## Exercise brief
Go to the line below containing "C1: 47nF (5V, COM) -> 470nF (5V, COM)" and print exactly from there through the line containing "R1: 100k (COM, CS) -> 100k (CH, COM)", both included. Print nothing else.

## Task input
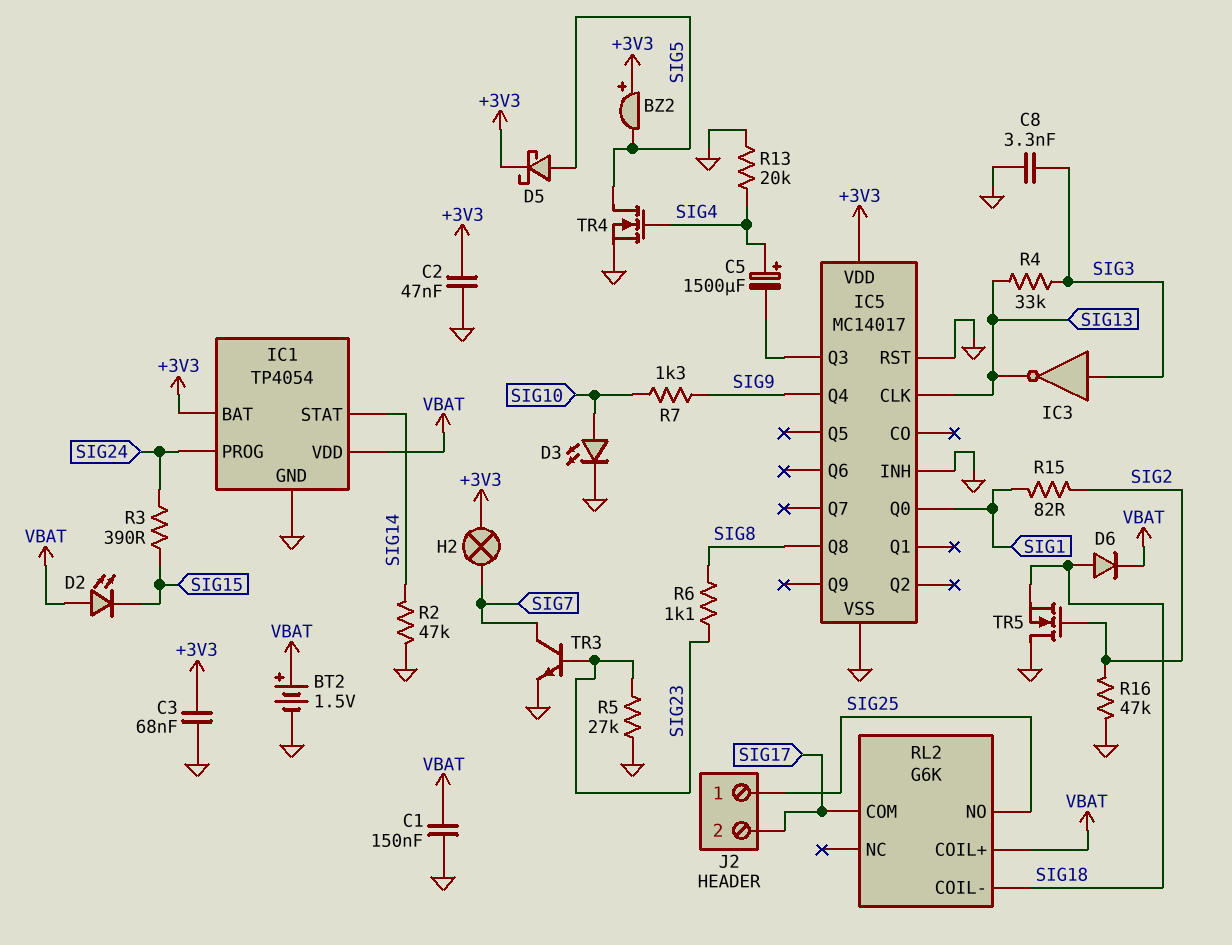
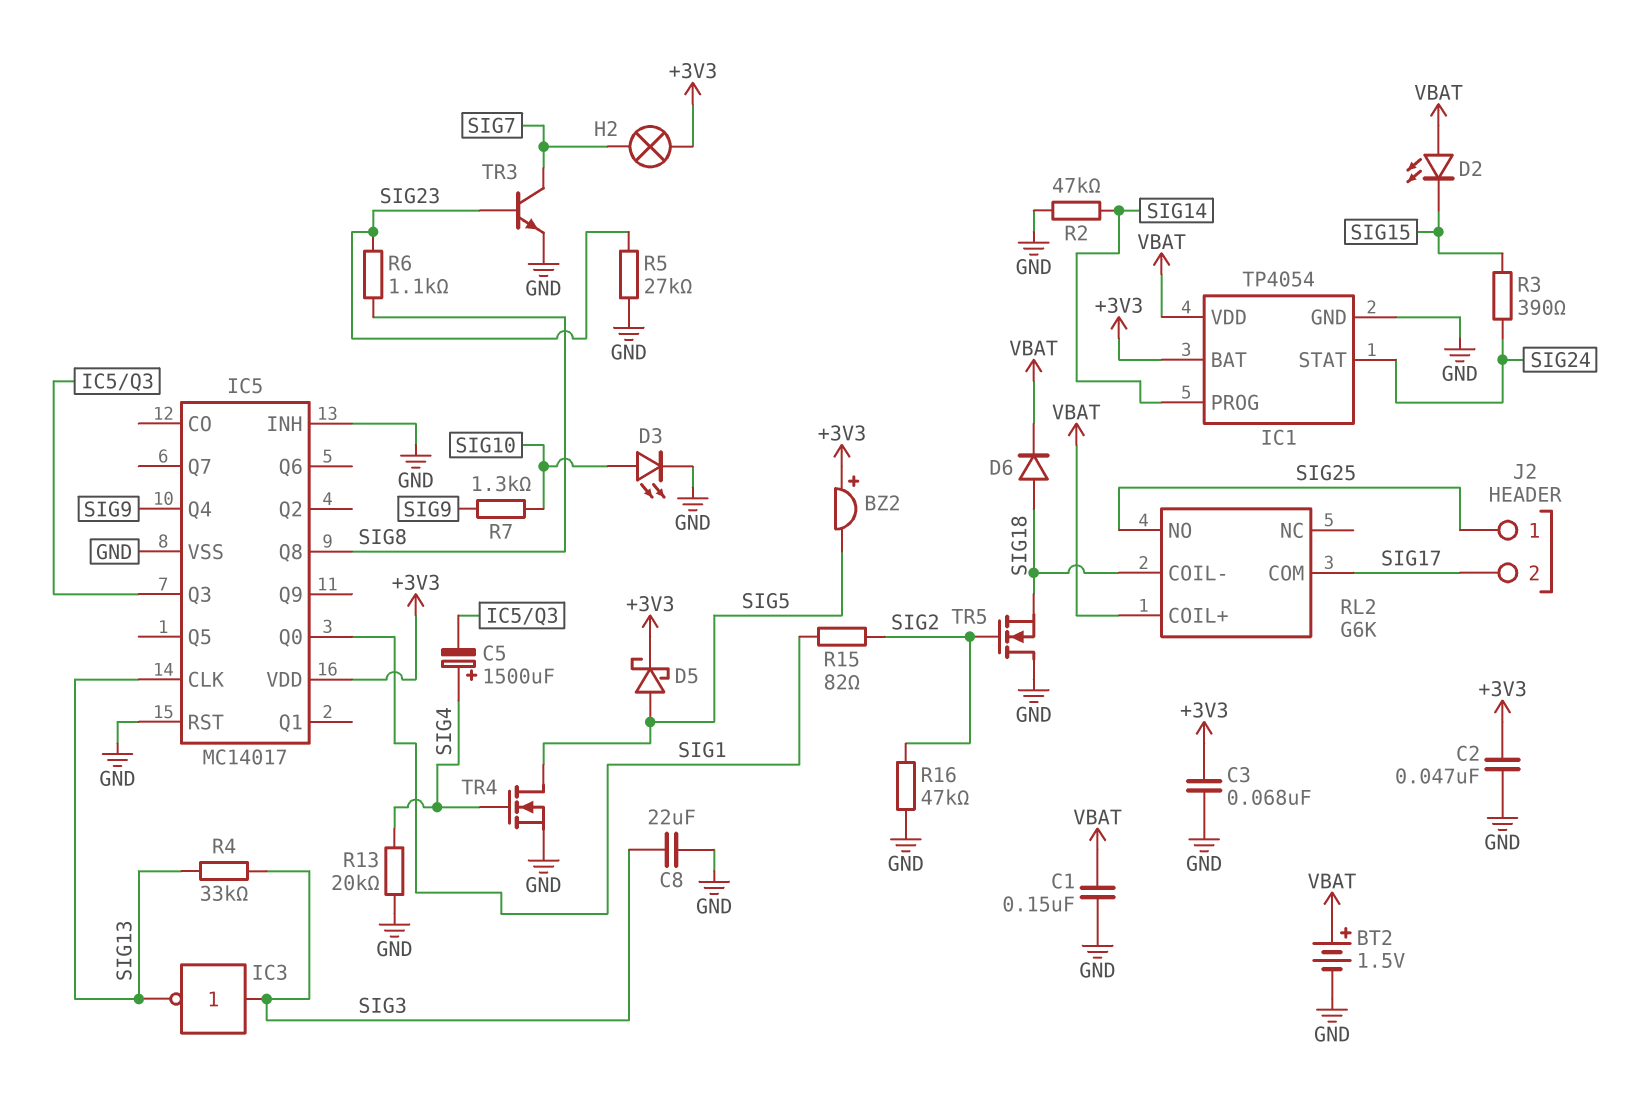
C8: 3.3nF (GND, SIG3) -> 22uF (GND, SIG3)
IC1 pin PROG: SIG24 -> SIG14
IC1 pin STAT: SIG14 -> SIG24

---

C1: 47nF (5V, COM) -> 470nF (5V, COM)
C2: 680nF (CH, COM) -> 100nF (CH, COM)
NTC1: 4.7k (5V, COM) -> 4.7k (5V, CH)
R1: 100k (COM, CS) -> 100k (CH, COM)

## Response
C1: 47nF (5V, COM) -> 470nF (5V, COM)
C2: 680nF (CH, COM) -> 100nF (CH, COM)
NTC1: 4.7k (5V, COM) -> 4.7k (5V, CH)
R1: 100k (COM, CS) -> 100k (CH, COM)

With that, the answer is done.